Records supplied >>
|---|
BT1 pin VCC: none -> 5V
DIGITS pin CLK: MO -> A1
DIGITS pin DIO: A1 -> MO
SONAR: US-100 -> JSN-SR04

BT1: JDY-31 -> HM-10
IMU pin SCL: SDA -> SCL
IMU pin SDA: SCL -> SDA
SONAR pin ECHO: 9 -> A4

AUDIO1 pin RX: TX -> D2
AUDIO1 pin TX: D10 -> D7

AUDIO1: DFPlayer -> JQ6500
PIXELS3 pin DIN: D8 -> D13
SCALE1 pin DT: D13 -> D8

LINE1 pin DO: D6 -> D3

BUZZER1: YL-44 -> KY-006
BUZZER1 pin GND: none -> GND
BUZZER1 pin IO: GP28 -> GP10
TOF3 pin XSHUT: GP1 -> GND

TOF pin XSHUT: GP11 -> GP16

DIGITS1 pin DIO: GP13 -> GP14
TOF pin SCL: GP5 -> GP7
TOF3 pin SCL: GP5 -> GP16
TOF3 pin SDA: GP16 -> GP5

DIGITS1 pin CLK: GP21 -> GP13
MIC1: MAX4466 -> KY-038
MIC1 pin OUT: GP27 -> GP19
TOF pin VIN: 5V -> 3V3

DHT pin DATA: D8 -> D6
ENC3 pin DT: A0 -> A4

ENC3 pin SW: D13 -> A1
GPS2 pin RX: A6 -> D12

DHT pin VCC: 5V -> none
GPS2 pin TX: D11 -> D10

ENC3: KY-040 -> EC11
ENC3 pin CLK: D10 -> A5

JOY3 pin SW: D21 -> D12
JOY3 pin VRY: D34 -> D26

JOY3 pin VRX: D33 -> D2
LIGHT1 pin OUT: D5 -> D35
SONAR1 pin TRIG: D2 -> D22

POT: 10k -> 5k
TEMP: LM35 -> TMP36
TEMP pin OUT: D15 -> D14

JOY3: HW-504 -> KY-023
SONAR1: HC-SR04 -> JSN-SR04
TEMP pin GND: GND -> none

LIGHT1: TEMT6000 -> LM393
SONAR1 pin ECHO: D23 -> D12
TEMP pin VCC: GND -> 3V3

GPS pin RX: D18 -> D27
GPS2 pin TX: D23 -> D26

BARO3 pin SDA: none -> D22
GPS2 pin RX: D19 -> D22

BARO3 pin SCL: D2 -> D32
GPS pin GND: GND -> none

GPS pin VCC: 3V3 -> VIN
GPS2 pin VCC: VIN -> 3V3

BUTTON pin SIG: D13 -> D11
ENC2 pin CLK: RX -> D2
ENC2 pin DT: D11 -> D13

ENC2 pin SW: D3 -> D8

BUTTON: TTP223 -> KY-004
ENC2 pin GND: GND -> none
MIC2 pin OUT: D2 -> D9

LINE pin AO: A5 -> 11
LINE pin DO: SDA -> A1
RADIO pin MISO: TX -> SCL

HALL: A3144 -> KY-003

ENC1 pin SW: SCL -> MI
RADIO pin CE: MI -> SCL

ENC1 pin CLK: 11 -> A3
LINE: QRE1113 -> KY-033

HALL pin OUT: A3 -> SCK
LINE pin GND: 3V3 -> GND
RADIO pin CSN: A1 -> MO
|---|
Requirement >> What lines in the records contain the word "ECHO"? Return each one.

Solution >>
SONAR pin ECHO: 9 -> A4
SONAR1 pin ECHO: D23 -> D12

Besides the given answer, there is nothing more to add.